* Assigned task *
Output each record below exactly, leaving any picture out of the copy.

* The data *
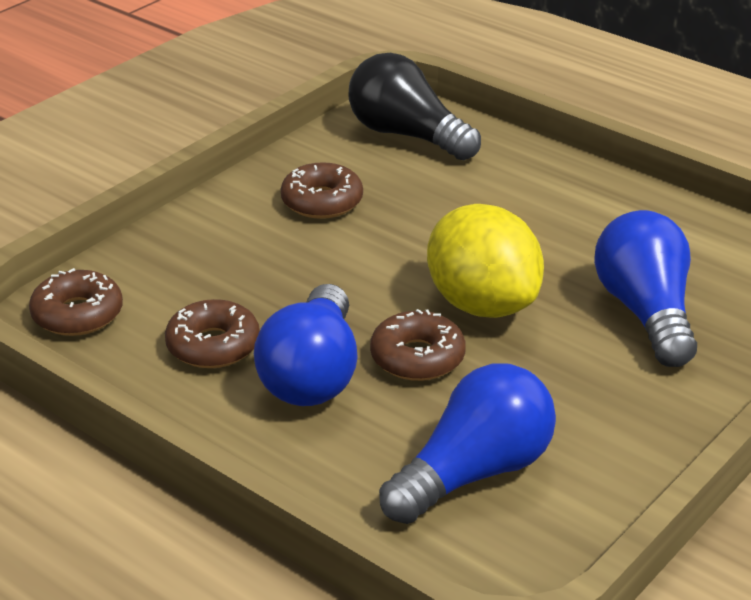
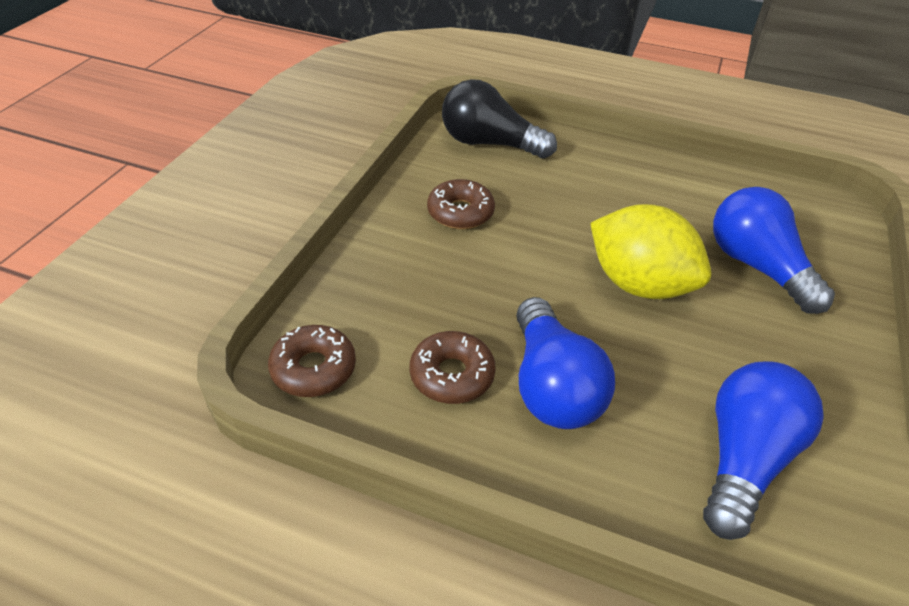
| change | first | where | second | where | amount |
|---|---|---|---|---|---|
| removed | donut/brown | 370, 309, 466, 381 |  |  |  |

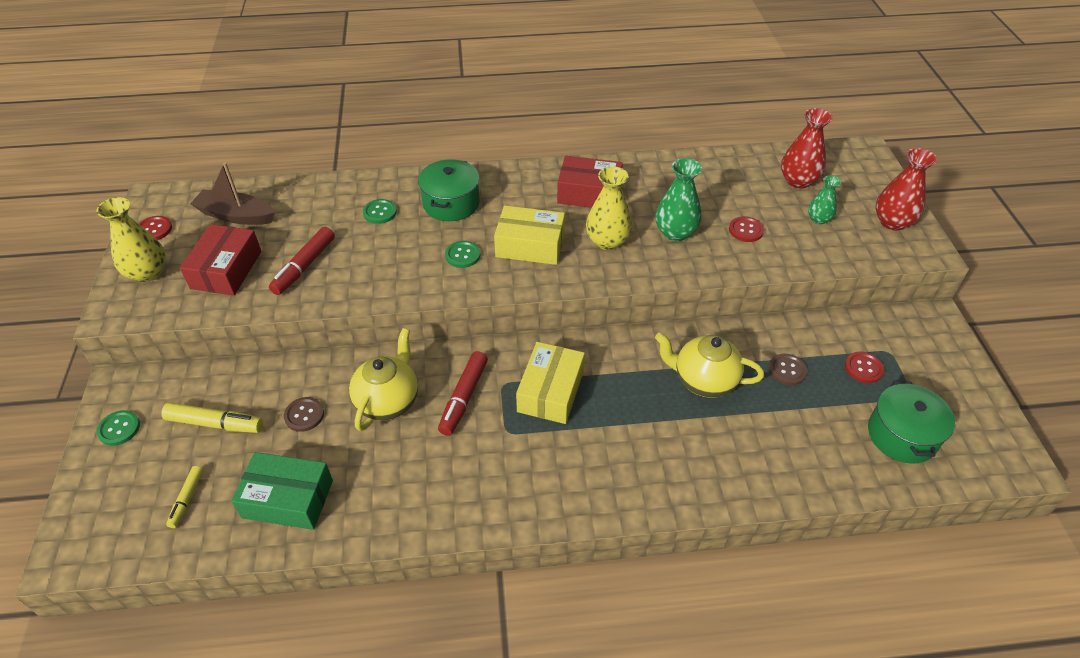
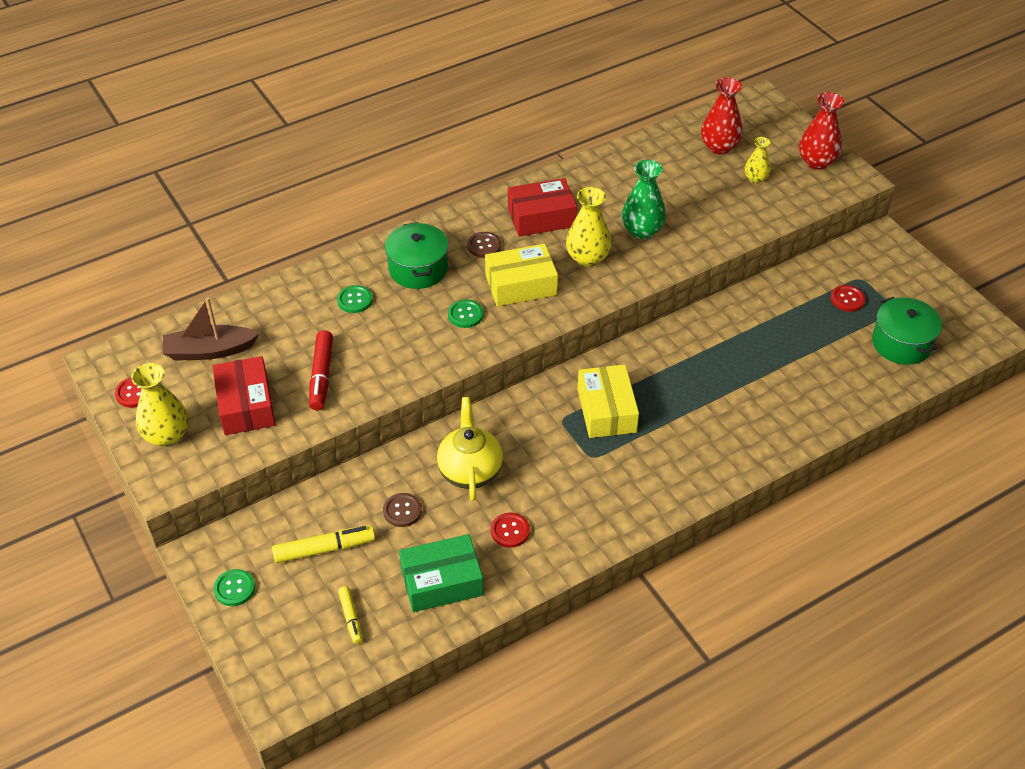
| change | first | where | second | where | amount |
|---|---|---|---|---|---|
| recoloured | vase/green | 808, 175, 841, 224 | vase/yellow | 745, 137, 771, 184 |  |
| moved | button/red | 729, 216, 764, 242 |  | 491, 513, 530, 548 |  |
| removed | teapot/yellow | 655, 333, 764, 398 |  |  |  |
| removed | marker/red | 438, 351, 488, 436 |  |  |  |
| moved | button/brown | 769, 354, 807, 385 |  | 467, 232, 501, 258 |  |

* Solution to the exercise *
| change | first | where | second | where | amount |
|---|---|---|---|---|---|
| removed | donut/brown | 370, 309, 466, 381 |  |  |  |

| change | first | where | second | where | amount |
|---|---|---|---|---|---|
| recoloured | vase/green | 808, 175, 841, 224 | vase/yellow | 745, 137, 771, 184 |  |
| moved | button/red | 729, 216, 764, 242 |  | 491, 513, 530, 548 |  |
| removed | teapot/yellow | 655, 333, 764, 398 |  |  |  |
| removed | marker/red | 438, 351, 488, 436 |  |  |  |
| moved | button/brown | 769, 354, 807, 385 |  | 467, 232, 501, 258 |  |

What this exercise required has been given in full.